DATA EXTRACTS:
*-*-*
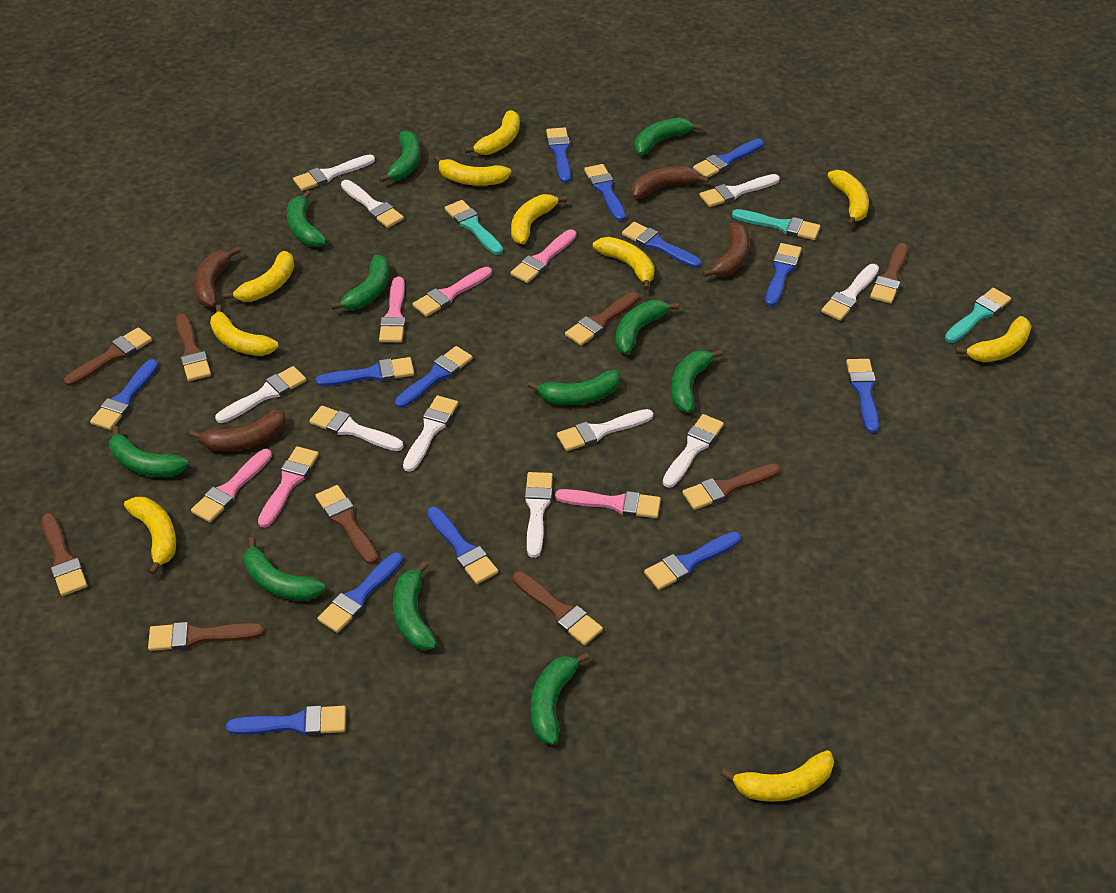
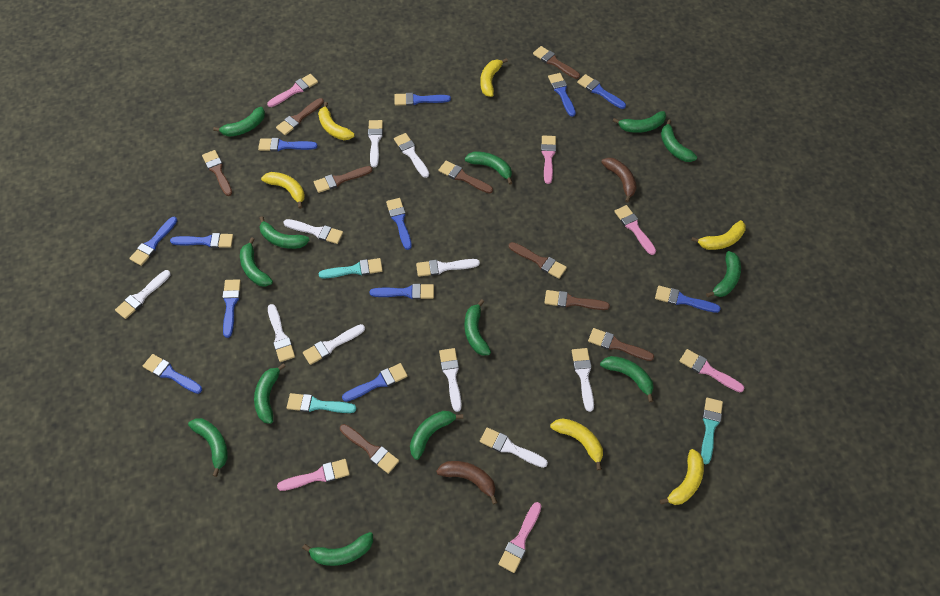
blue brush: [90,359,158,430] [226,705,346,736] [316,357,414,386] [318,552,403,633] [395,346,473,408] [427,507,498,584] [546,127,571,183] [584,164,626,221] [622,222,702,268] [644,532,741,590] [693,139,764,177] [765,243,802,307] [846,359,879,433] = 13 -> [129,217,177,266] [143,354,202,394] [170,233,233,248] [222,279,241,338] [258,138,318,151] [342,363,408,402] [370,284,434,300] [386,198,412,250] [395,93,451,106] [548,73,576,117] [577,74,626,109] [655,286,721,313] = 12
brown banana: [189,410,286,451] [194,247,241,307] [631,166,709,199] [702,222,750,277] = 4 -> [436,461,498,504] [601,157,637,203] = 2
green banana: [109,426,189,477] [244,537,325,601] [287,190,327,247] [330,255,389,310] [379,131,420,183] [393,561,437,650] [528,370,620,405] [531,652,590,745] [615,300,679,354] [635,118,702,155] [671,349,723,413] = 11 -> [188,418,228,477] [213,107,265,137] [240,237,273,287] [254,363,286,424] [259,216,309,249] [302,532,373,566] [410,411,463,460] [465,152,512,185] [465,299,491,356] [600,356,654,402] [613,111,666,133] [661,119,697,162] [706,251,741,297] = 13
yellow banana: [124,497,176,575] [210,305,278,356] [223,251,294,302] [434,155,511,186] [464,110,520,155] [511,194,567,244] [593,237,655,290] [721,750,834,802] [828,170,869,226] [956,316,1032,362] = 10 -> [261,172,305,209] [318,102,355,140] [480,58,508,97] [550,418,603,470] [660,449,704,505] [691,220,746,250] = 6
*-*-*
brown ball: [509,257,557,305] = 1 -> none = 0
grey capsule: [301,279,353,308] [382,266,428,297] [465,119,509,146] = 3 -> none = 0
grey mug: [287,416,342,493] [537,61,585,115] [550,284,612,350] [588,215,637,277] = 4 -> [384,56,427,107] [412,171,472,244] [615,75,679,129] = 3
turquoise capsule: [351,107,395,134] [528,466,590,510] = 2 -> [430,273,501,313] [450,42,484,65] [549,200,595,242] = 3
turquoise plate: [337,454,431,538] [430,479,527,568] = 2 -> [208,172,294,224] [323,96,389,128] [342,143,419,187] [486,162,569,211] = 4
*-*-*
REQUEST: Each line of the data that includes "brown" should be copied.

ANSWER TO THIS PROBLEM:
brown banana: [189,410,286,451] [194,247,241,307] [631,166,709,199] [702,222,750,277] = 4 -> [436,461,498,504] [601,157,637,203] = 2
brown ball: [509,257,557,305] = 1 -> none = 0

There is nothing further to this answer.